Collected data entries
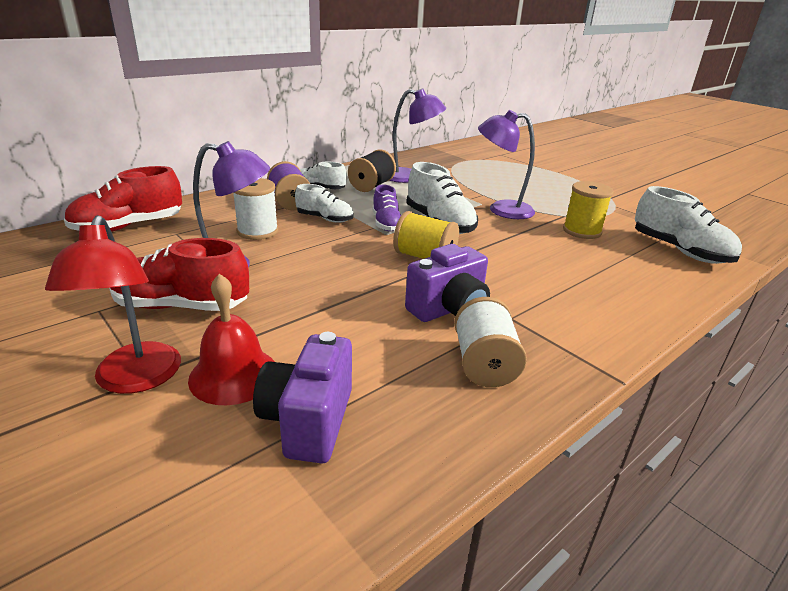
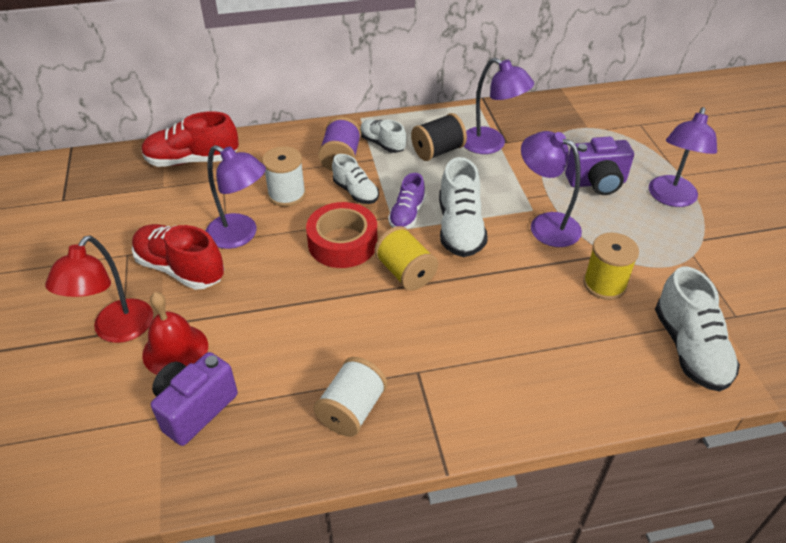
camera: 30 degrees right, 15 degrees up
(346, 251) = (342, 243): none -> red tape
(449, 310) = (373, 343): purple camera -> purple camera (596, 183)
(565, 183) = (670, 198): none -> purple lamp

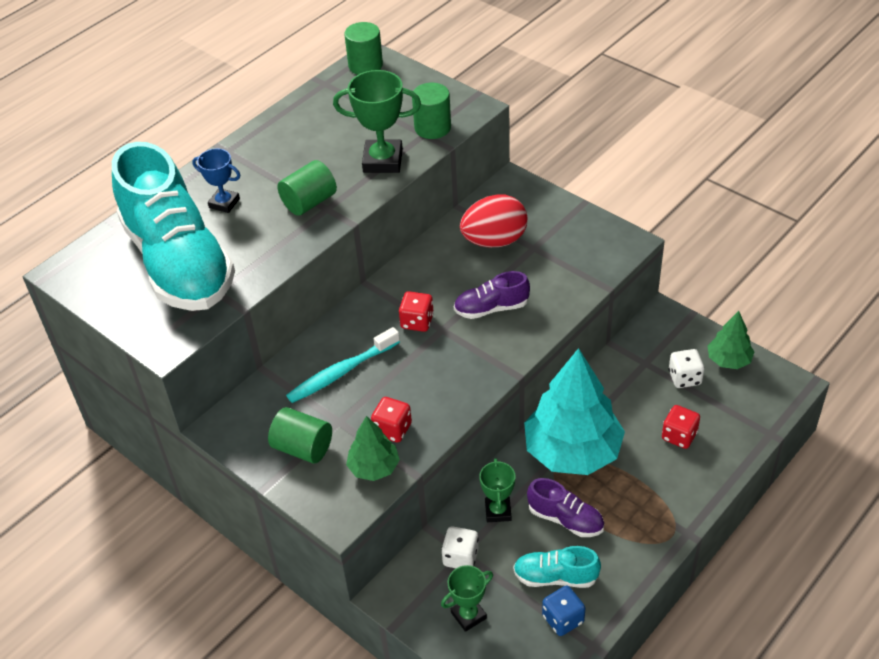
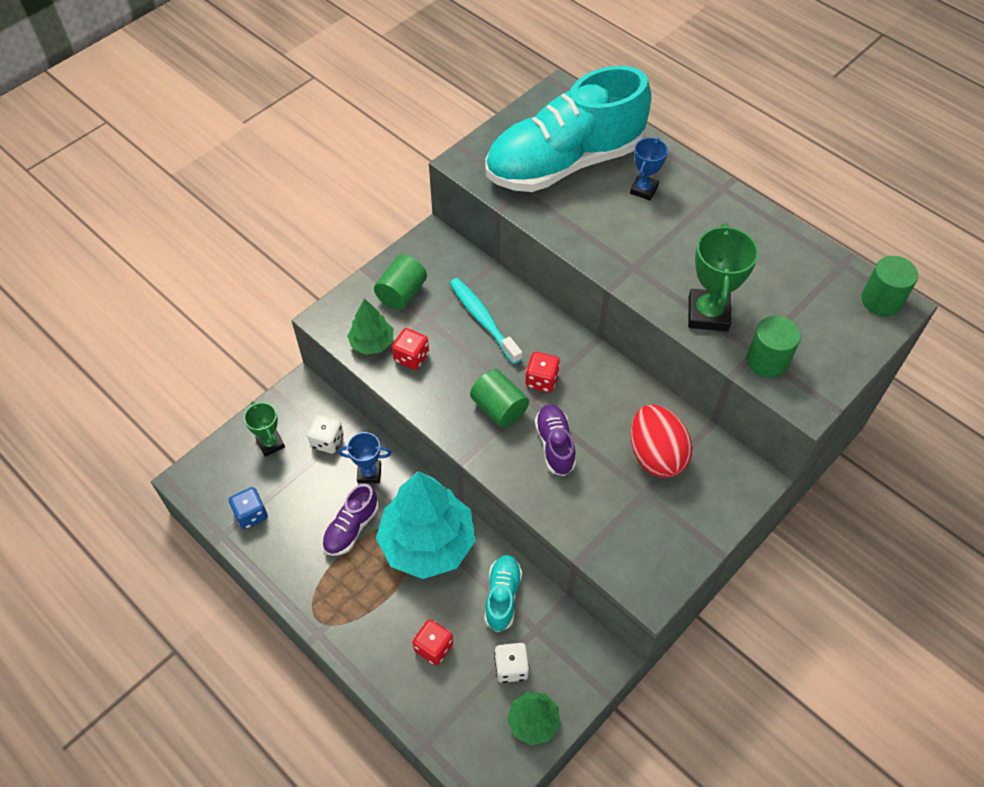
camera: 90 degrees right, 10 degrees up
(309, 202) = (643, 253): green cylinder -> green cylinder (499, 408)
(498, 511) = (369, 473): green trophy -> blue trophy
(555, 577) = (293, 513): turquoise shoe -> turquoise shoe (502, 596)

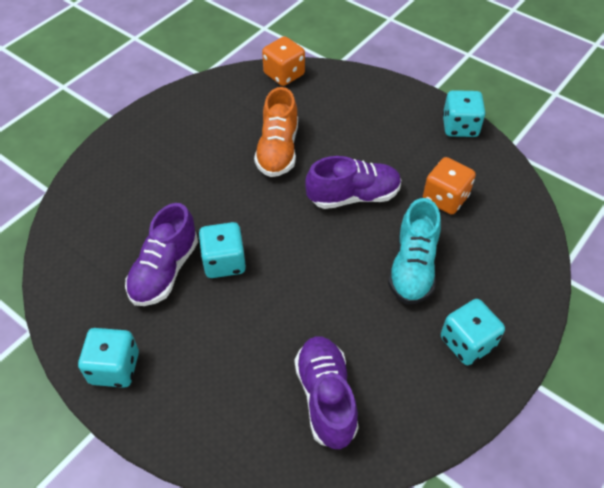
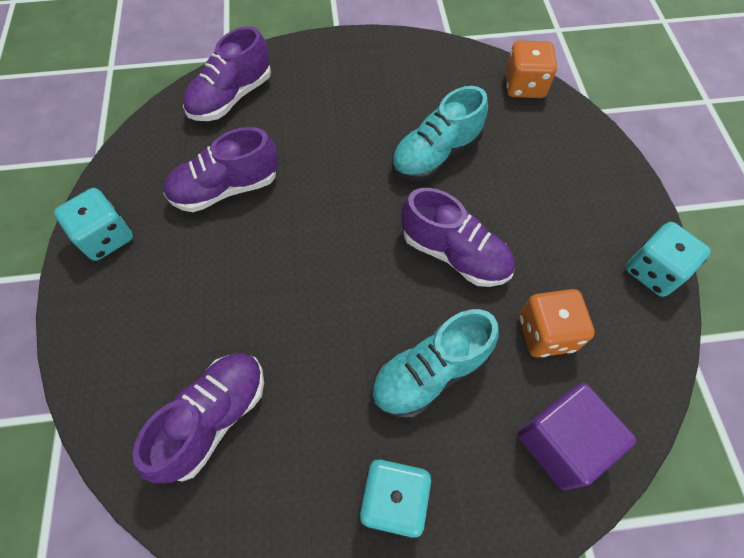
camera: 45 degrees right, 10 degrees up
(92, 213) = (231, 97): none -> purple shoe
(224, 262) = (276, 220): turquoise dice -> none
(278, 150) = (436, 154): orange shoe -> turquoise shoe
(509, 243) = (561, 442): none -> purple cube

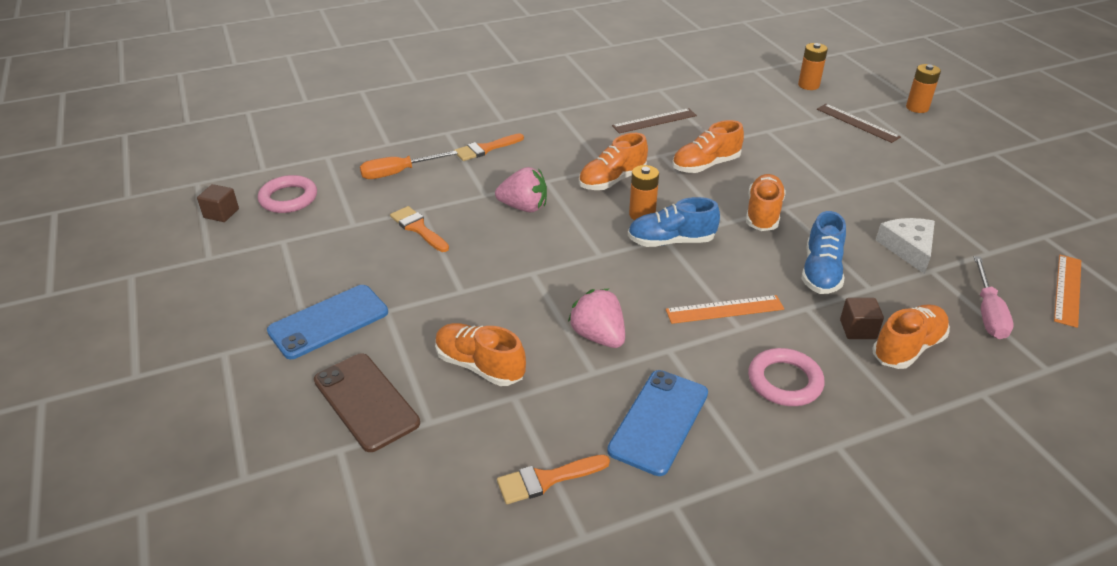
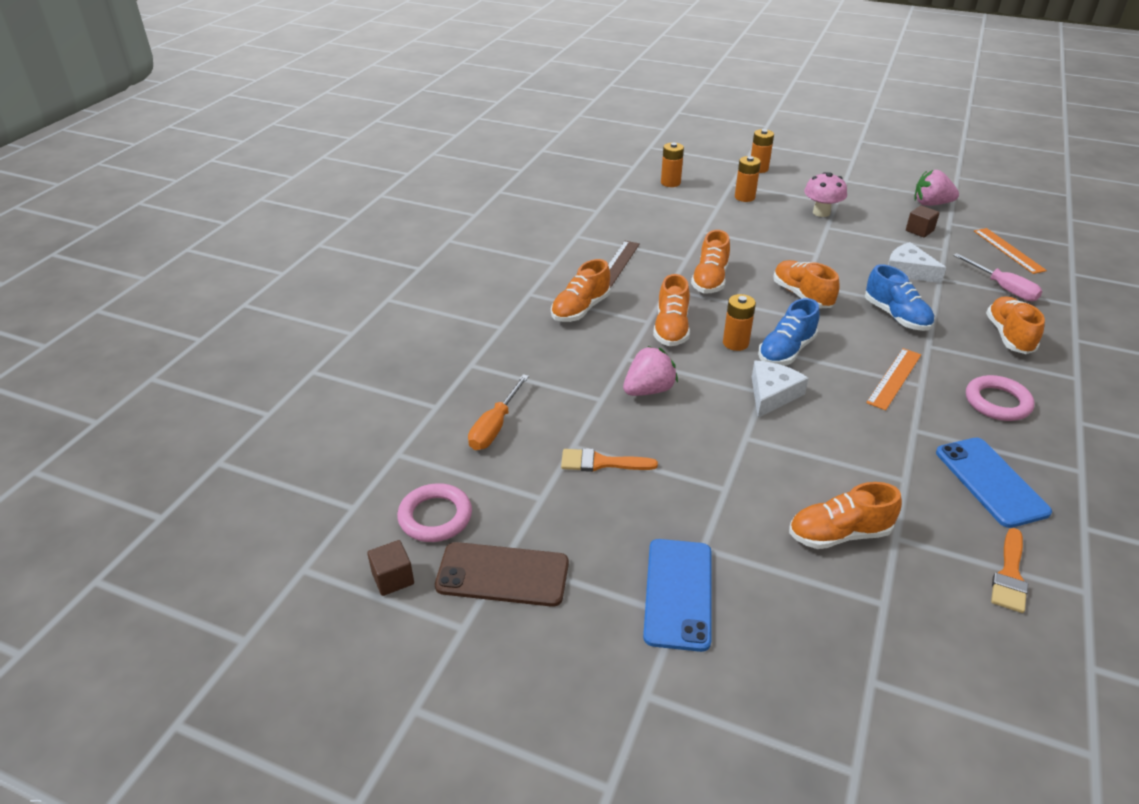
camera: 45 degrees left, 0 degrees up
(366, 401) = (821, 629): brown phone -> brown phone (502, 575)
(485, 149) = (531, 360): orange brush -> none
(573, 136) = (580, 309): none -> orange shoe
(598, 336) = (865, 452): pink strawberry -> pink strawberry (931, 204)
(604, 260) = (772, 394): none -> white cheese
(857, 123) = (744, 197): brown ruler -> orange battery
(858, 329) = (972, 341): brown cube -> brown cube (919, 230)
(911, 166) = (821, 212): none -> pink mushroom

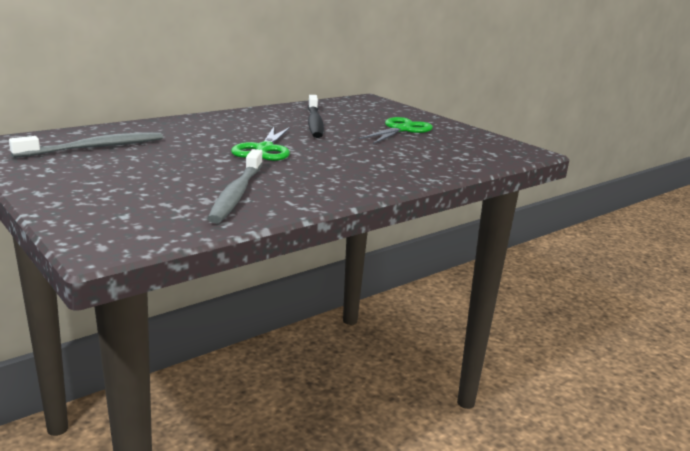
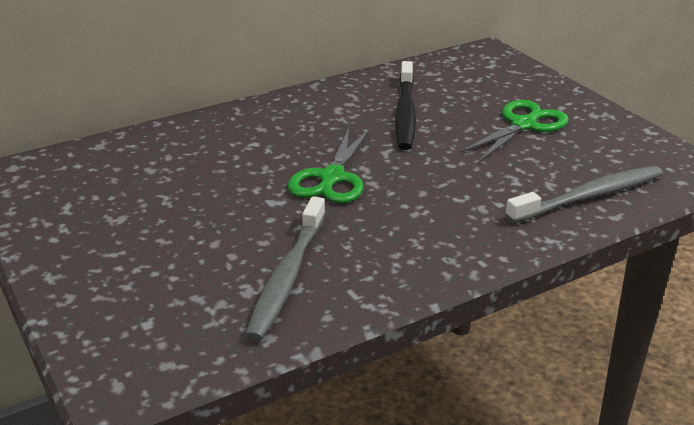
camera: 10 degrees right, 10 degrees up
(95, 147) = (119, 180): grey toothbrush -> grey toothbrush (589, 196)

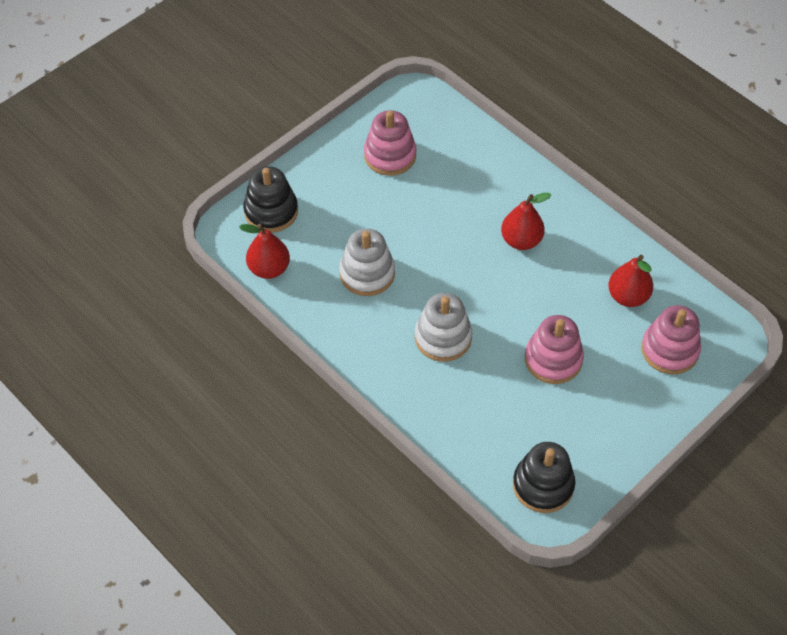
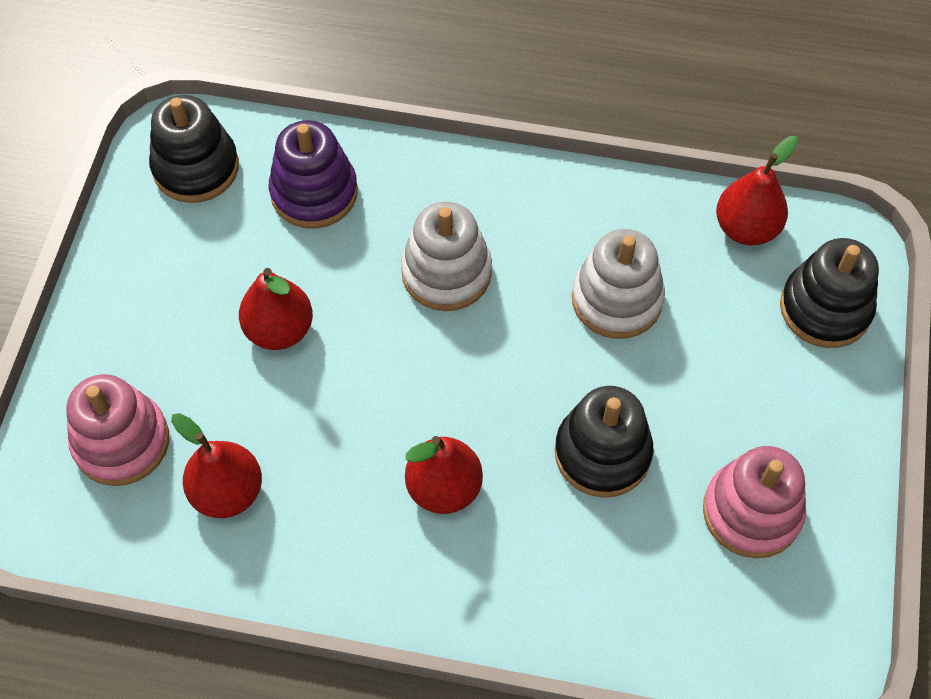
camera: 145 degrees right, 5 degrees up
(435, 213) = (602, 453): none -> black stacking toy
(483, 426) = (314, 193): none -> purple stacking toy
(553, 359) = (279, 330): pink stacking toy -> red pear

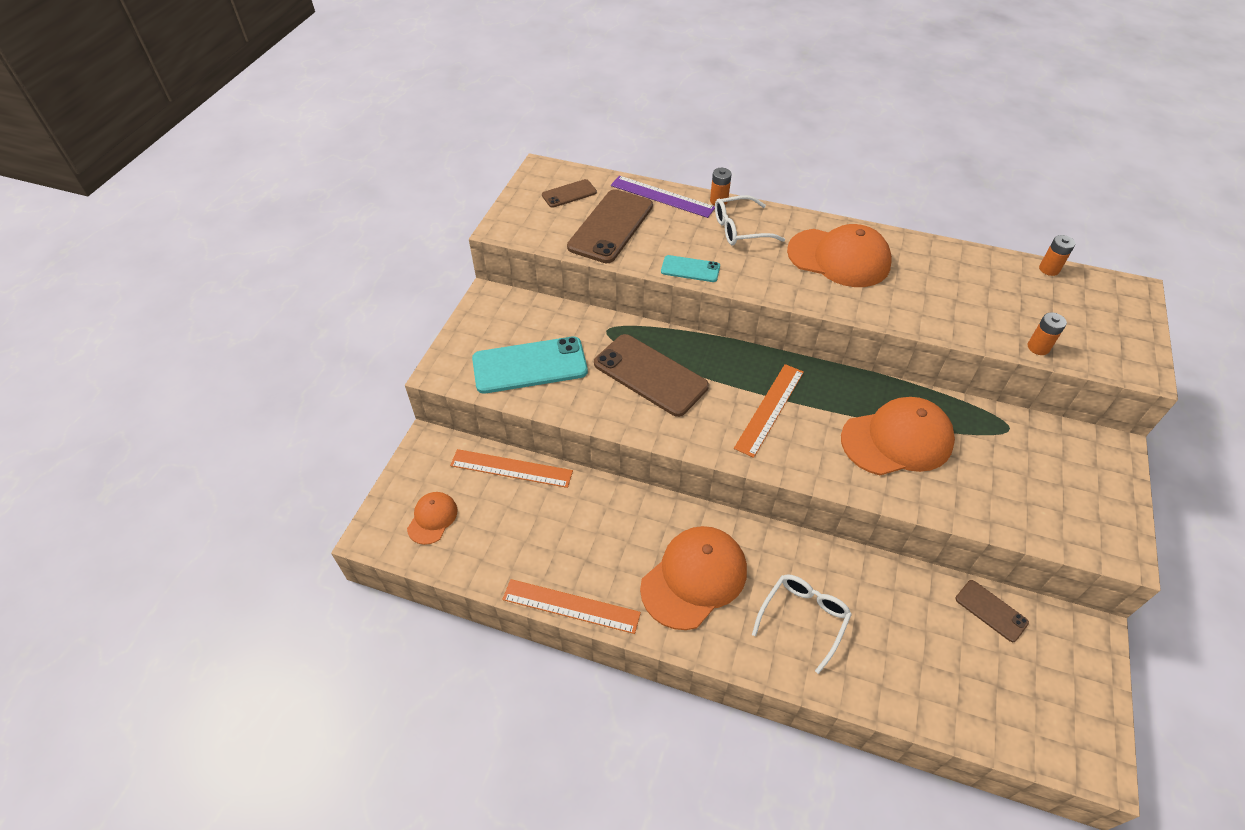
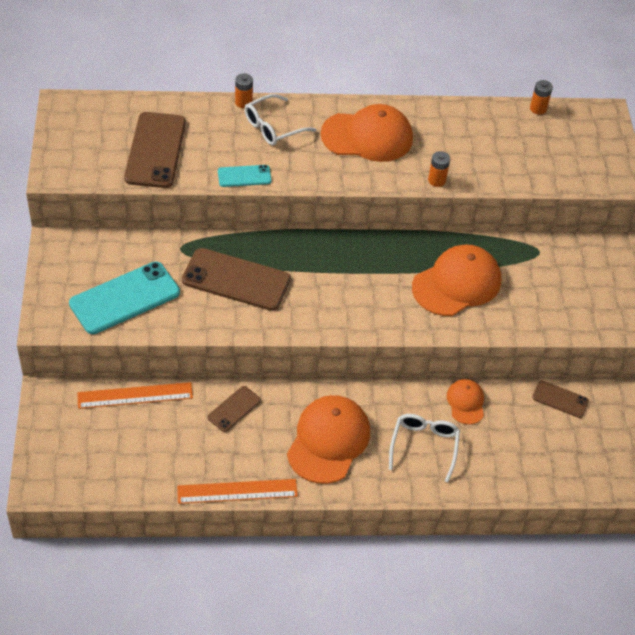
camera: 25 degrees left, 0 degrees up
(432, 518) = (84, 457): orange cap -> orange cap (466, 402)
(569, 194) = (101, 125): brown phone -> brown phone (234, 409)
(662, 196) = (190, 109): purple ruler -> none
(769, 409) = (347, 284): orange ruler -> none
(1038, 347) = (544, 181): orange battery -> orange battery (436, 180)

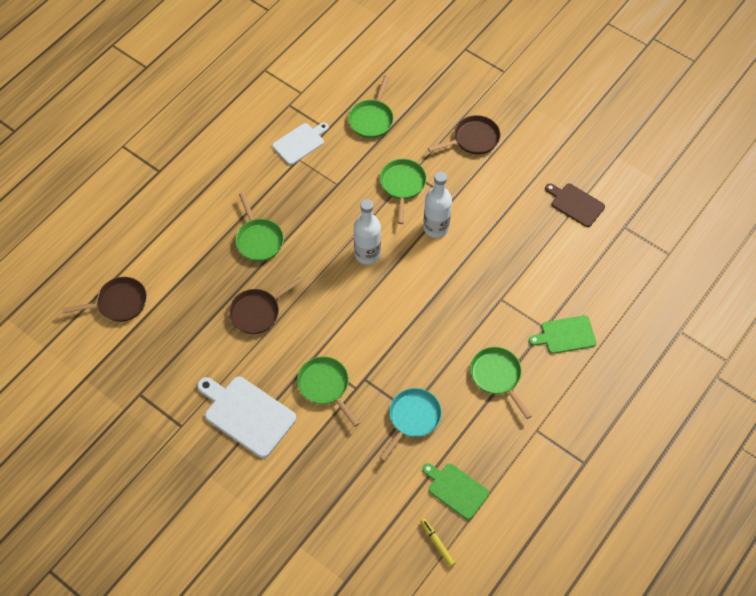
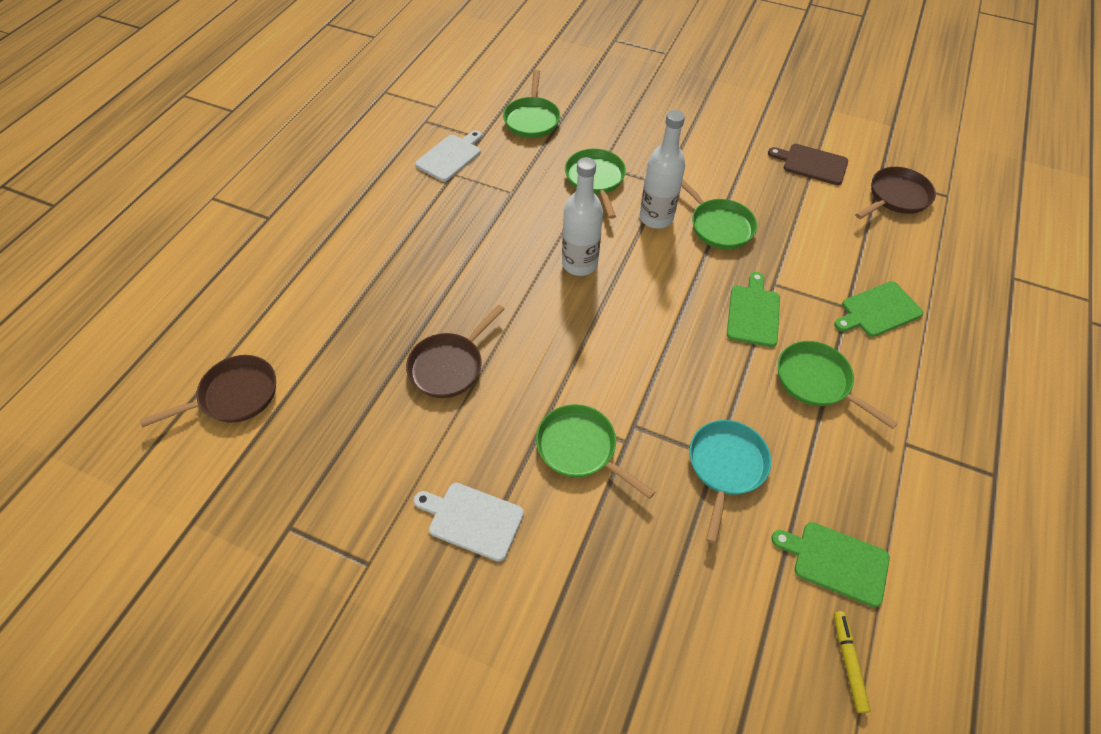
camera: 15 degrees left, 5 degrees down
(247, 414) = (472, 520): white cutting board -> white cutting board, size x0.64
(258, 239) = (426, 273): green pan -> green pan (718, 225)
(437, 543) = (848, 662): yellow marker -> yellow marker turned 45 degrees clockwise
(473, 139) = (661, 120): brown pan -> brown pan (896, 197)
(475, 318) = (753, 313): none -> green cutting board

• _REQUIRED WORK_
For this exercise, set down the lines in the entries above from the one with "(483, 426) = (314, 193): none" through the one with "(662, 196) = (190, 109): purple ruler -> none" exactly as written, without any pictures.

• _ANSWER BELOW_
(483, 426) = (314, 193): none -> purple stacking toy
(553, 359) = (279, 330): pink stacking toy -> red pear

camera: 25 degrees left, 0 degrees up
(432, 518) = (84, 457): orange cap -> orange cap (466, 402)
(569, 194) = (101, 125): brown phone -> brown phone (234, 409)
(662, 196) = (190, 109): purple ruler -> none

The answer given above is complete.